***** DATA EXCERPT

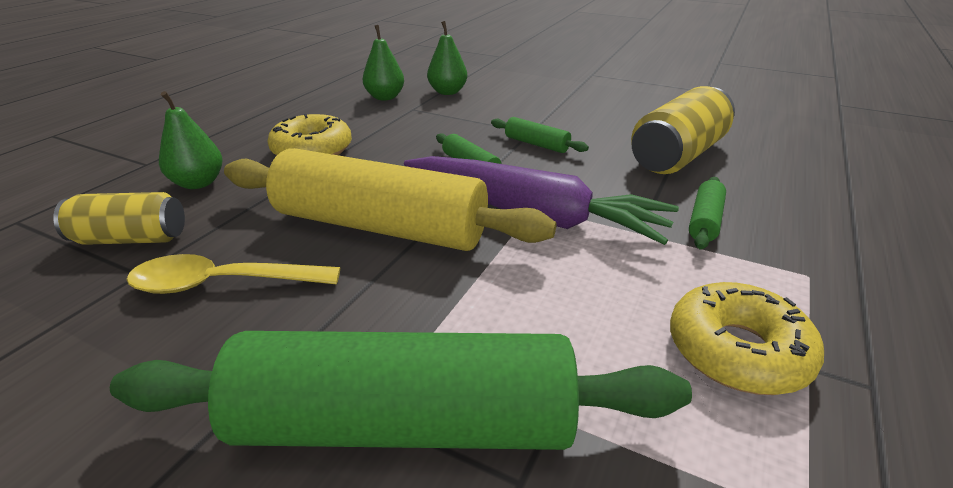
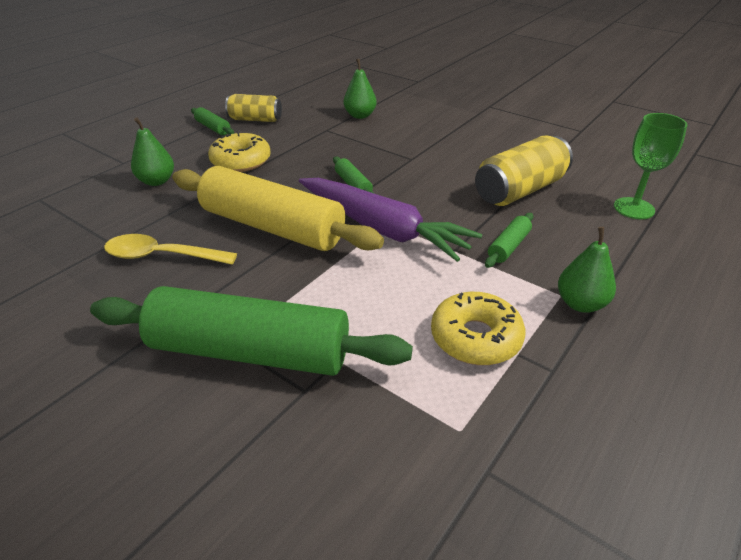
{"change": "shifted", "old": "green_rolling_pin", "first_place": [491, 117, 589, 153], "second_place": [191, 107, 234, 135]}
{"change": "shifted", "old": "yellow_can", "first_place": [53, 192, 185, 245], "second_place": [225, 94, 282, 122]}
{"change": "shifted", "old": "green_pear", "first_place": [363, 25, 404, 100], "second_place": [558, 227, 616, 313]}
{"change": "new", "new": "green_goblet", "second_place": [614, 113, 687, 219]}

**********

Print the material above verbatim except the pictures.

SOLUTION
{"change": "shifted", "old": "green_rolling_pin", "first_place": [491, 117, 589, 153], "second_place": [191, 107, 234, 135]}
{"change": "shifted", "old": "yellow_can", "first_place": [53, 192, 185, 245], "second_place": [225, 94, 282, 122]}
{"change": "shifted", "old": "green_pear", "first_place": [363, 25, 404, 100], "second_place": [558, 227, 616, 313]}
{"change": "new", "new": "green_goblet", "second_place": [614, 113, 687, 219]}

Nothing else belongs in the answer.